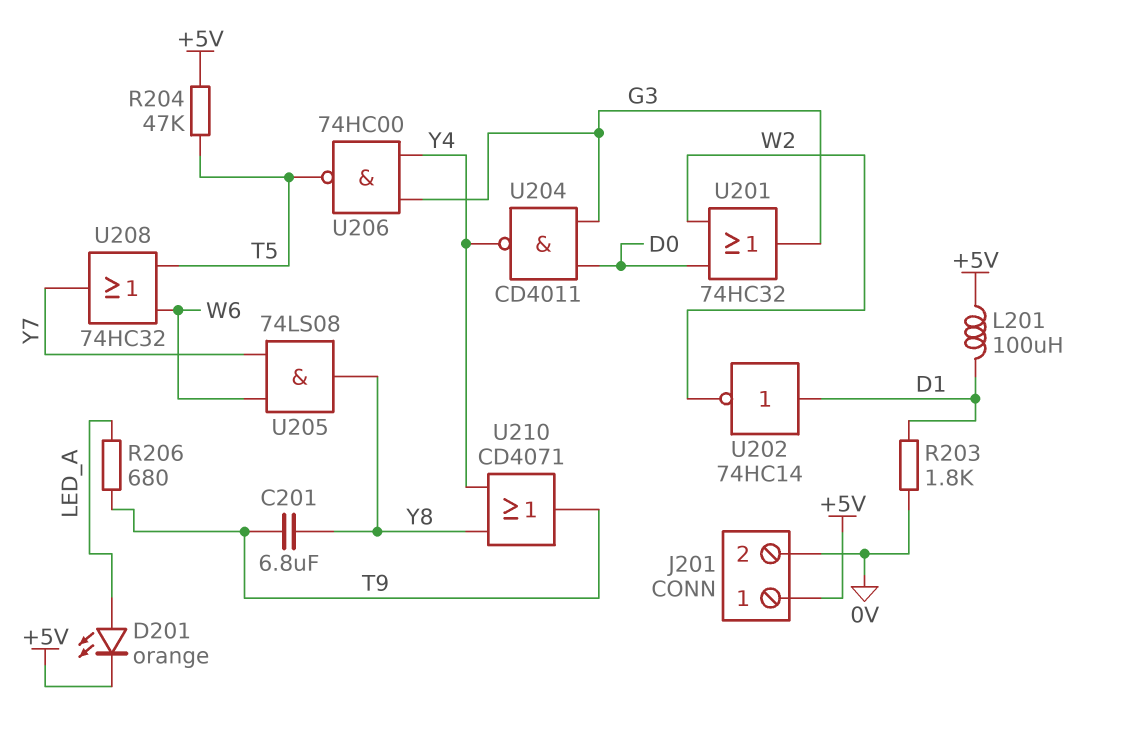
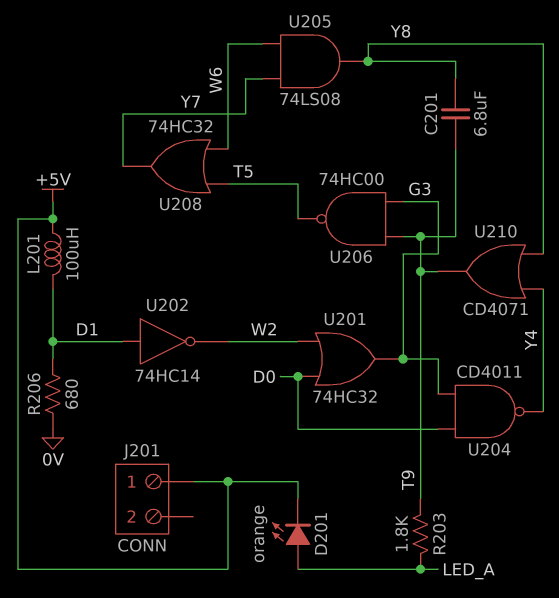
J201 pin 2: 0V -> none
R203: 1.8k (0V, D1) -> 1.8k (LED_A, T9)
R204: 47k (+5V, T5) -> none
R206: 680 (LED_A, T9) -> 680 (0V, D1)
U206: NAND 74HC00 (in G3, in Y4, out T5) -> NAND 74HC00 (in G3, in T9, out T5)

--------------------

#### [WHAT YOU HAVE TO DO]
Please repeat the data verbatim and leave the pictures out of your copy.

#### [EXPECTED OUTPUT]
J201 pin 2: 0V -> none
R203: 1.8k (0V, D1) -> 1.8k (LED_A, T9)
R204: 47k (+5V, T5) -> none
R206: 680 (LED_A, T9) -> 680 (0V, D1)
U206: NAND 74HC00 (in G3, in Y4, out T5) -> NAND 74HC00 (in G3, in T9, out T5)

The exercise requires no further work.